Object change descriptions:

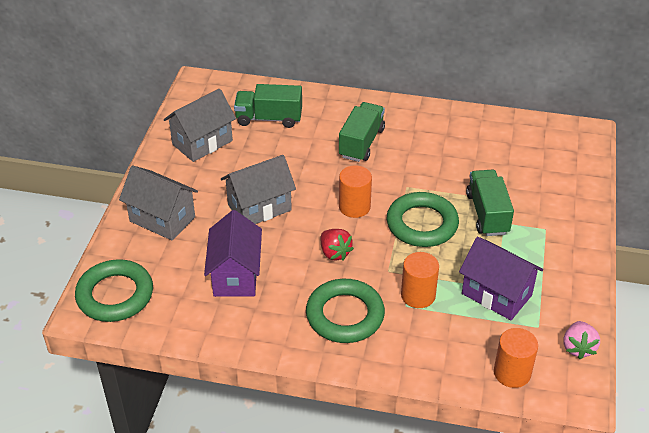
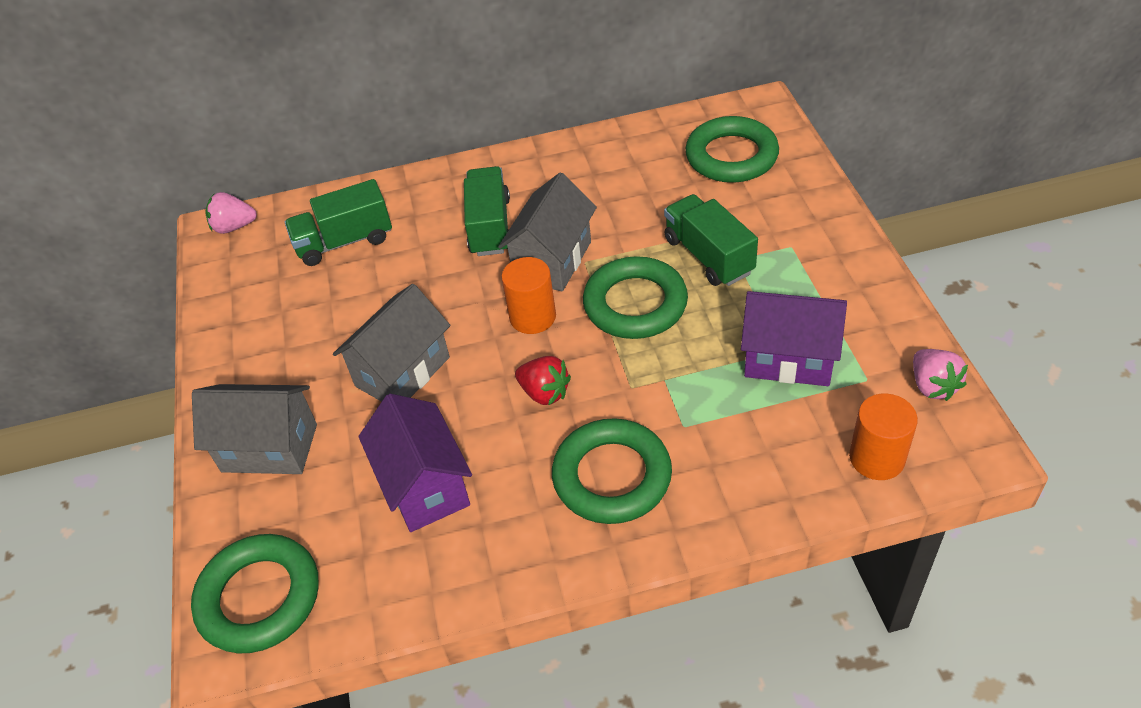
camera: 20 degrees left, 5 degrees up
(202, 142) = (268, 312): grey house -> grey house (552, 260)
(210, 85) = (234, 227): none -> pink strawberry
(418, 295) = (691, 404): orange cylinder -> none
(545, 157) = (731, 156): none -> green ring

# Aim of the task
Take the line containing "(202, 142) = (268, 312): grey" as the first line and the last line of the data above as the final one. Write out these lines and all between them exactly.

# Problem solution
(202, 142) = (268, 312): grey house -> grey house (552, 260)
(210, 85) = (234, 227): none -> pink strawberry
(418, 295) = (691, 404): orange cylinder -> none
(545, 157) = (731, 156): none -> green ring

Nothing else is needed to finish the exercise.